SOURCE INFORMATION: Begin

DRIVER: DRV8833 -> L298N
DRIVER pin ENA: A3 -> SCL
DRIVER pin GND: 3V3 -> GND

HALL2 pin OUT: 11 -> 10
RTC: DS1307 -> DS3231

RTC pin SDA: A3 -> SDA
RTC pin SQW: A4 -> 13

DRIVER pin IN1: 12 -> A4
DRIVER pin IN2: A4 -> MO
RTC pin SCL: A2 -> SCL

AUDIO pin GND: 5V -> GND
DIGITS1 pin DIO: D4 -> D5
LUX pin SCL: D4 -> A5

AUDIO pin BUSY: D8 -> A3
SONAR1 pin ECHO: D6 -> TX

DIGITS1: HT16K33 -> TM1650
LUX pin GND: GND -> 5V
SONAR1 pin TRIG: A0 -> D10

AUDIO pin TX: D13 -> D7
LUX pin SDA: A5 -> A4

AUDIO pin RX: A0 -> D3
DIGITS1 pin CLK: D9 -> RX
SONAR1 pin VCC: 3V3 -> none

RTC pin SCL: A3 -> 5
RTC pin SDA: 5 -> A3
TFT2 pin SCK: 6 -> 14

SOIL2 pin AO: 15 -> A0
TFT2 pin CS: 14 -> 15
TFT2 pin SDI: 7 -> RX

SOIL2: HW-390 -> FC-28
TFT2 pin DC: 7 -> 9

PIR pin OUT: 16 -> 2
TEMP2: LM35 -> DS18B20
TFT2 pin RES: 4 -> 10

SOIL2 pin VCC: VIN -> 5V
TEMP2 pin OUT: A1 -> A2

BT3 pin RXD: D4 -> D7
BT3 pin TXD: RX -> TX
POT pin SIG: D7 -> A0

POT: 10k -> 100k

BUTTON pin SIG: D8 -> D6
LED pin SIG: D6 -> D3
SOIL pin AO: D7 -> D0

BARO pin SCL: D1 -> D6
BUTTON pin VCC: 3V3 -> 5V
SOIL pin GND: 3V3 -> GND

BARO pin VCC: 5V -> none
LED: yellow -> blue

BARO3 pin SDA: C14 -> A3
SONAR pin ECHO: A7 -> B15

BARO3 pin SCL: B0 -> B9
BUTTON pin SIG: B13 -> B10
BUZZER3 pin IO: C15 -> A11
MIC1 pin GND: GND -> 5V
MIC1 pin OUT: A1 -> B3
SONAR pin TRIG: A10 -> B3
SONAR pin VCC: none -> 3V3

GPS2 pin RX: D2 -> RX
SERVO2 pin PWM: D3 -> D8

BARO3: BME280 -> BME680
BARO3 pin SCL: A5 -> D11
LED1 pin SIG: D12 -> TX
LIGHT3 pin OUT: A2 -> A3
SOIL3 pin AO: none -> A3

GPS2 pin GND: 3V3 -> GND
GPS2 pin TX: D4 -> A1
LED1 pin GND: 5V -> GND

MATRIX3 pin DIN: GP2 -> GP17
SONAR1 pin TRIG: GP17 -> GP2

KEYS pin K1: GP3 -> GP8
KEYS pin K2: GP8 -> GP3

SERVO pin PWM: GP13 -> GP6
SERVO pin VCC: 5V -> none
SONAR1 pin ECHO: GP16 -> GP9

SOURCE INFORMATION: End

• _WORK TO BE COMPLETED_:
Some lines in the records may hold "DRIVER"; state how many do, and give no more than that number.

• _ANSWER BOX_:
5